◆ Assignment ◆
Below are some entries. Repeat exactly the lines from the one with "orange line: (72, 81)" through the one with "black arrow: (24, 62) -> (21, 61), size x1.4", and only those.

--- Records for the task Enclosed Below ---

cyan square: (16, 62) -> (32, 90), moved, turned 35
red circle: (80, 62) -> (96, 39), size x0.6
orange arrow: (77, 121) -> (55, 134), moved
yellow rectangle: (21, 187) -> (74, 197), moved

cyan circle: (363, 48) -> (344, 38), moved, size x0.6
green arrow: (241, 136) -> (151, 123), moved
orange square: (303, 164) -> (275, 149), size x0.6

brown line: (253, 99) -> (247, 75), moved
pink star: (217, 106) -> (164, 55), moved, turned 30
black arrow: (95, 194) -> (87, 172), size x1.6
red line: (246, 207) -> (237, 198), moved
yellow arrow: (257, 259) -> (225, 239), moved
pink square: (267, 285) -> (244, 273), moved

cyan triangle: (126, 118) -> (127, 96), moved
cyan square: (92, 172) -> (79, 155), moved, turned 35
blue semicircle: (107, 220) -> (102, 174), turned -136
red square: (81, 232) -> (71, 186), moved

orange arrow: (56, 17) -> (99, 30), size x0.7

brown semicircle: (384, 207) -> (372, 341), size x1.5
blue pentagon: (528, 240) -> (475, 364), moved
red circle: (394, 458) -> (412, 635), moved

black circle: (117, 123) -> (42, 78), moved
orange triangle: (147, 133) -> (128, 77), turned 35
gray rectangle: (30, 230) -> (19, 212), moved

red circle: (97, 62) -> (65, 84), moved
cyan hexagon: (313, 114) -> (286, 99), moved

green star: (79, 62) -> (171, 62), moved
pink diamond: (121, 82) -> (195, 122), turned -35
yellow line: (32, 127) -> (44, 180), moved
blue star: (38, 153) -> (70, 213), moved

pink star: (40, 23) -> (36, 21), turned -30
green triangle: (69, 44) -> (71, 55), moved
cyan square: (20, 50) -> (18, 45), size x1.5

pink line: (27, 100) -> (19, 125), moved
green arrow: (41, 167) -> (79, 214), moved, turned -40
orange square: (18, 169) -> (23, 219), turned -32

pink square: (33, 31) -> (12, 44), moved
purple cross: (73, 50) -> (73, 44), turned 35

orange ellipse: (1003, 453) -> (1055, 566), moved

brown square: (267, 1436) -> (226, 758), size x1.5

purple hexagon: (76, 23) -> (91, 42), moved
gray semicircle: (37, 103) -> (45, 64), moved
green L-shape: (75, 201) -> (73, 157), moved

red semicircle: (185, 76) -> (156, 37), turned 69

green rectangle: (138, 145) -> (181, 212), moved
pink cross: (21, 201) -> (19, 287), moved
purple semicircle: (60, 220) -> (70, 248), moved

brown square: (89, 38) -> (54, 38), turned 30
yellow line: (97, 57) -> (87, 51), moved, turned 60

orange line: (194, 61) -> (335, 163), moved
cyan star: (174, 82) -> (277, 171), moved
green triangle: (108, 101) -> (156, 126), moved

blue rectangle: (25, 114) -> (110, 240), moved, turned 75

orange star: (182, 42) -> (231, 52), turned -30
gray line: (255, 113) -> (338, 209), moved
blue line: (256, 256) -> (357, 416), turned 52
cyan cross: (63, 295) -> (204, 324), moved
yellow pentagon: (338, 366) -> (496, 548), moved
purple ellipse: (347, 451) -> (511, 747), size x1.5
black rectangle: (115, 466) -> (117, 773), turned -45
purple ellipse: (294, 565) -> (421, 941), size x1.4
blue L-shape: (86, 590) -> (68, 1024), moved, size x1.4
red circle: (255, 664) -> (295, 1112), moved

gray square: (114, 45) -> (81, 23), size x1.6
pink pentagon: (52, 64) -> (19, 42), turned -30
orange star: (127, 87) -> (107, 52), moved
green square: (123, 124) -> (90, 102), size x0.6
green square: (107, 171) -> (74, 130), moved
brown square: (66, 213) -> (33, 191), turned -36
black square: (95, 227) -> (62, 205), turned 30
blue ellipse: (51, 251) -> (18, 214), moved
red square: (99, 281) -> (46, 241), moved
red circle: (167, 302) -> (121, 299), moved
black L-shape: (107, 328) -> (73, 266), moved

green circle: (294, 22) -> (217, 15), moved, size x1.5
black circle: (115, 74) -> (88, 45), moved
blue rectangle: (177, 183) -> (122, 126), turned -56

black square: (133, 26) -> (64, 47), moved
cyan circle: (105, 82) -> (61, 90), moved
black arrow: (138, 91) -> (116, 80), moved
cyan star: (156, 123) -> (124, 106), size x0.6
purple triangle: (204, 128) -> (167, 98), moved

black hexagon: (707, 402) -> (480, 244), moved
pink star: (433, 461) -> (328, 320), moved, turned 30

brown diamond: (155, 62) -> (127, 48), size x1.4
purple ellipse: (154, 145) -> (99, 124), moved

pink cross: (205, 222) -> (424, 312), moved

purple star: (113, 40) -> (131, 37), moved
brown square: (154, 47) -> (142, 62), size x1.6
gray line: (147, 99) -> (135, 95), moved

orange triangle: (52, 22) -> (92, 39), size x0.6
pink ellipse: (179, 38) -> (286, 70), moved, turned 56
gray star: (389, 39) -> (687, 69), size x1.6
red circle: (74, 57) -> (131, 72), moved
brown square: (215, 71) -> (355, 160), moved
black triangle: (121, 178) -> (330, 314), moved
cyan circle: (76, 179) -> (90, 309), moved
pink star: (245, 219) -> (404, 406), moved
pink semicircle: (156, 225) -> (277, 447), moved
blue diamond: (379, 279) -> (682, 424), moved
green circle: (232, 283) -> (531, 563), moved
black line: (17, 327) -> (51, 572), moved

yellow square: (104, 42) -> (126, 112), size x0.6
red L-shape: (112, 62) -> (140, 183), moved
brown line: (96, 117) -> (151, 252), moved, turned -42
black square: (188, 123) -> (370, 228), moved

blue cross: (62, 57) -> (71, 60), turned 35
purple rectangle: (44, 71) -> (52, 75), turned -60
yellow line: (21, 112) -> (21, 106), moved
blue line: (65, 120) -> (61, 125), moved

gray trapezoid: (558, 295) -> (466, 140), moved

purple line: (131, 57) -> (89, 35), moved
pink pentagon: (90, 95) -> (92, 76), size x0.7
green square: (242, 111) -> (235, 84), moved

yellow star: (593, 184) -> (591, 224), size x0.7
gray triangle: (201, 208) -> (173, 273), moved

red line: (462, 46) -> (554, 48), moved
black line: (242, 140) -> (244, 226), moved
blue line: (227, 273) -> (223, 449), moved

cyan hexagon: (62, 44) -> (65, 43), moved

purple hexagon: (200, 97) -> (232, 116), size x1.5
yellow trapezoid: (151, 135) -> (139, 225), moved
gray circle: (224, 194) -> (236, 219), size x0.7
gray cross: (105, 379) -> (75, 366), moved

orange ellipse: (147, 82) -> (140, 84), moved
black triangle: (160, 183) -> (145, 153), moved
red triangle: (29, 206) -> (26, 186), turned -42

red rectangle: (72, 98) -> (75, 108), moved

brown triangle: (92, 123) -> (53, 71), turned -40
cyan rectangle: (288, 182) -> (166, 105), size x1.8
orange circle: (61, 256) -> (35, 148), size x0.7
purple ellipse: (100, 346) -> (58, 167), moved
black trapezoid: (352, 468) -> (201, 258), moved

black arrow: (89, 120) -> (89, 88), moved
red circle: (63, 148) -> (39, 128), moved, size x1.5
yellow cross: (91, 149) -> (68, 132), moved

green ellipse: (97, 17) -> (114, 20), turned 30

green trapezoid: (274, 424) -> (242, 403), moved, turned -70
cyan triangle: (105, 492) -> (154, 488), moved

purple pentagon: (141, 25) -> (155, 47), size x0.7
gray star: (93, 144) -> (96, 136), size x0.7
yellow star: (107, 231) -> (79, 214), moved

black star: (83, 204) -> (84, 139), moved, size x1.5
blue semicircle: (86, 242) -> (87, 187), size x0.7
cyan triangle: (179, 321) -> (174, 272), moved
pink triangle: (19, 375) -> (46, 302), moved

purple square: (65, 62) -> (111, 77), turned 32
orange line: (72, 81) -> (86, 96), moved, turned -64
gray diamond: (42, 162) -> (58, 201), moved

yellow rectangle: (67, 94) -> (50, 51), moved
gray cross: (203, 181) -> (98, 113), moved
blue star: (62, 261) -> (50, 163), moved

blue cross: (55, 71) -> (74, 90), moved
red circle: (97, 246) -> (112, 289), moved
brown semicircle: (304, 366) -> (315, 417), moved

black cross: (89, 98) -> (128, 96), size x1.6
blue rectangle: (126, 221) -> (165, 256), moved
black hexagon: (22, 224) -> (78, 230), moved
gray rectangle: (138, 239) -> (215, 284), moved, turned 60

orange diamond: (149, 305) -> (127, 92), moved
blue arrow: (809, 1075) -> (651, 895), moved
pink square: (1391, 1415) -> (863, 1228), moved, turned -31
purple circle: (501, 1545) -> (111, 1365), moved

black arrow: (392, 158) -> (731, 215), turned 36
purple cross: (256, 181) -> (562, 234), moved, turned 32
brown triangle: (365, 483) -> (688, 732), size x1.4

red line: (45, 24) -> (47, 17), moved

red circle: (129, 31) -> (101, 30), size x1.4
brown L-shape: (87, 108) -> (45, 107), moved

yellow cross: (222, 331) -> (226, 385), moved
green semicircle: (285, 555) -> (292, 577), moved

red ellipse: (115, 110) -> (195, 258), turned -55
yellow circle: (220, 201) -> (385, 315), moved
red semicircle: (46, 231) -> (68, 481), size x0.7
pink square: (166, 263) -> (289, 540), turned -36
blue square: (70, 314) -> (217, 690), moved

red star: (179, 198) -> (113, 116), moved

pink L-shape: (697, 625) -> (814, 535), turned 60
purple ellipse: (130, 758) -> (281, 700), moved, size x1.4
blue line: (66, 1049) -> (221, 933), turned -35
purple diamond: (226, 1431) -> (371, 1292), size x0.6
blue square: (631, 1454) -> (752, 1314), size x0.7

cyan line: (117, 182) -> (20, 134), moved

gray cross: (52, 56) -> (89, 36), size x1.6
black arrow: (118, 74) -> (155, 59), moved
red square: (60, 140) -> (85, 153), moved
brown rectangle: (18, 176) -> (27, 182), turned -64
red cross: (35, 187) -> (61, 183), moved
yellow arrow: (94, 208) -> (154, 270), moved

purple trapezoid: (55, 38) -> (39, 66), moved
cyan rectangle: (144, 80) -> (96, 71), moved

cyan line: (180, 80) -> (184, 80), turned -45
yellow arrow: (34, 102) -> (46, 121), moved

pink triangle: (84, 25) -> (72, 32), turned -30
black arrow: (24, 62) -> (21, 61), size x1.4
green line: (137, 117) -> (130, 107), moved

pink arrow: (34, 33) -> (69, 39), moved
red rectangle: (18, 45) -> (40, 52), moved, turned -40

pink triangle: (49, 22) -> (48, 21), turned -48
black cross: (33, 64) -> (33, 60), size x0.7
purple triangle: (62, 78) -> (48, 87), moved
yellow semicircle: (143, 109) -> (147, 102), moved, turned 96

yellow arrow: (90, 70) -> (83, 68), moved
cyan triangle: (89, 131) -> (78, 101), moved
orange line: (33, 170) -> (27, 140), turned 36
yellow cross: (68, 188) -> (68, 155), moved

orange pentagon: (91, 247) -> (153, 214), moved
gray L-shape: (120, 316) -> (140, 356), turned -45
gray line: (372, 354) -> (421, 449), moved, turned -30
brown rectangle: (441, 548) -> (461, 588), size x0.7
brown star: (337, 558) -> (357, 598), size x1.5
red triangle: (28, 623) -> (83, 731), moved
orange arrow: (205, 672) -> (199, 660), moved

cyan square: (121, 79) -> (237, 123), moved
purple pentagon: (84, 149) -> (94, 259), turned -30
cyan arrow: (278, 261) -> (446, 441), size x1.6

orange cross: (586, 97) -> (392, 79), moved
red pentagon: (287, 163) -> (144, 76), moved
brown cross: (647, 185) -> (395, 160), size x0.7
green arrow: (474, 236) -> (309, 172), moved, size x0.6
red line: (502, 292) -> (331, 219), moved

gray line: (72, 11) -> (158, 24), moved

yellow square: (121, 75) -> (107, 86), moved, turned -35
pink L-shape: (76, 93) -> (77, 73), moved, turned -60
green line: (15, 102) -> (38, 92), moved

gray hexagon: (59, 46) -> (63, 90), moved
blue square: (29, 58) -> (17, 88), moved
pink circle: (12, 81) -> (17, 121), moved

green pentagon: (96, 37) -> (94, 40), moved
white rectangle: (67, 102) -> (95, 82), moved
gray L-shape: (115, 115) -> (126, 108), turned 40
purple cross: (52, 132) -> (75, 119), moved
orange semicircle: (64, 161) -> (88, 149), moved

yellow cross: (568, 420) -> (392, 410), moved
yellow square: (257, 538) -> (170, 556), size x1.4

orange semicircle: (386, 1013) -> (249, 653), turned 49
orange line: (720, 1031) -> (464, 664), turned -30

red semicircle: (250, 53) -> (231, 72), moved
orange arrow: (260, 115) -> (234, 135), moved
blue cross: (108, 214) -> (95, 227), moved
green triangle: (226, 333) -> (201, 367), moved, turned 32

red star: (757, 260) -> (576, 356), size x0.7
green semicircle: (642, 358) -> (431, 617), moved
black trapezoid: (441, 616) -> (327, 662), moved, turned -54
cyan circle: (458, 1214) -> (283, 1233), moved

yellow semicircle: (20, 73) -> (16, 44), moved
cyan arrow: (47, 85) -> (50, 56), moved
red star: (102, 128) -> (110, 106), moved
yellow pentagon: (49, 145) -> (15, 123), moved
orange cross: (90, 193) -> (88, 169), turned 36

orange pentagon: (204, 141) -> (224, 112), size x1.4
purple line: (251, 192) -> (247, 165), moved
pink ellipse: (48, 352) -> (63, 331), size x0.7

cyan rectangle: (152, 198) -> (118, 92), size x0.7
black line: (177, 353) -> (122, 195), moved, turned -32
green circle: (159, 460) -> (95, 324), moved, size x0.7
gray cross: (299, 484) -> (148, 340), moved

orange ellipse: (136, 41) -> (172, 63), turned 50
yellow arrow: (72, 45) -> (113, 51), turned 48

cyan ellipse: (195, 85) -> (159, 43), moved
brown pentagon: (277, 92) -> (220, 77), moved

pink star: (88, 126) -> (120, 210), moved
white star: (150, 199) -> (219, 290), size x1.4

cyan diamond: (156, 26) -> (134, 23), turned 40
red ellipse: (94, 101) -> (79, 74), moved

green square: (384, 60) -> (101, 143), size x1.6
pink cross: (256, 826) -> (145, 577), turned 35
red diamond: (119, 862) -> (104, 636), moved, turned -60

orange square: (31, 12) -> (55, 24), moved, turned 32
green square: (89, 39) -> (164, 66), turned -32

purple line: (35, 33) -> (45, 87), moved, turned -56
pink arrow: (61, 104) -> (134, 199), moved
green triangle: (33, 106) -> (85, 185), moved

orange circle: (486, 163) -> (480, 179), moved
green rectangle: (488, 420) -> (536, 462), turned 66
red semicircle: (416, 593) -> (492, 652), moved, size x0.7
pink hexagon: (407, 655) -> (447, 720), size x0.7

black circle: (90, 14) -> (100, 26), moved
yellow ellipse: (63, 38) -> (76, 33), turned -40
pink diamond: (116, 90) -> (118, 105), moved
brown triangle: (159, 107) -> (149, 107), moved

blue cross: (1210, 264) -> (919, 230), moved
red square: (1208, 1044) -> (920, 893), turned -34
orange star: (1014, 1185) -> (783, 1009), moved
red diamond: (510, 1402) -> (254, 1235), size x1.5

--- End of Enclosed Records for the task ---

◆ Exercise result ◆
orange line: (72, 81) -> (86, 96), moved, turned -64
gray diamond: (42, 162) -> (58, 201), moved

yellow rectangle: (67, 94) -> (50, 51), moved
gray cross: (203, 181) -> (98, 113), moved
blue star: (62, 261) -> (50, 163), moved

blue cross: (55, 71) -> (74, 90), moved
red circle: (97, 246) -> (112, 289), moved
brown semicircle: (304, 366) -> (315, 417), moved

black cross: (89, 98) -> (128, 96), size x1.6
blue rectangle: (126, 221) -> (165, 256), moved
black hexagon: (22, 224) -> (78, 230), moved
gray rectangle: (138, 239) -> (215, 284), moved, turned 60

orange diamond: (149, 305) -> (127, 92), moved
blue arrow: (809, 1075) -> (651, 895), moved
pink square: (1391, 1415) -> (863, 1228), moved, turned -31
purple circle: (501, 1545) -> (111, 1365), moved

black arrow: (392, 158) -> (731, 215), turned 36
purple cross: (256, 181) -> (562, 234), moved, turned 32
brown triangle: (365, 483) -> (688, 732), size x1.4

red line: (45, 24) -> (47, 17), moved

red circle: (129, 31) -> (101, 30), size x1.4
brown L-shape: (87, 108) -> (45, 107), moved

yellow cross: (222, 331) -> (226, 385), moved
green semicircle: (285, 555) -> (292, 577), moved

red ellipse: (115, 110) -> (195, 258), turned -55
yellow circle: (220, 201) -> (385, 315), moved
red semicircle: (46, 231) -> (68, 481), size x0.7
pink square: (166, 263) -> (289, 540), turned -36
blue square: (70, 314) -> (217, 690), moved

red star: (179, 198) -> (113, 116), moved

pink L-shape: (697, 625) -> (814, 535), turned 60
purple ellipse: (130, 758) -> (281, 700), moved, size x1.4
blue line: (66, 1049) -> (221, 933), turned -35
purple diamond: (226, 1431) -> (371, 1292), size x0.6
blue square: (631, 1454) -> (752, 1314), size x0.7

cyan line: (117, 182) -> (20, 134), moved

gray cross: (52, 56) -> (89, 36), size x1.6
black arrow: (118, 74) -> (155, 59), moved
red square: (60, 140) -> (85, 153), moved
brown rectangle: (18, 176) -> (27, 182), turned -64
red cross: (35, 187) -> (61, 183), moved
yellow arrow: (94, 208) -> (154, 270), moved

purple trapezoid: (55, 38) -> (39, 66), moved
cyan rectangle: (144, 80) -> (96, 71), moved

cyan line: (180, 80) -> (184, 80), turned -45
yellow arrow: (34, 102) -> (46, 121), moved

pink triangle: (84, 25) -> (72, 32), turned -30
black arrow: (24, 62) -> (21, 61), size x1.4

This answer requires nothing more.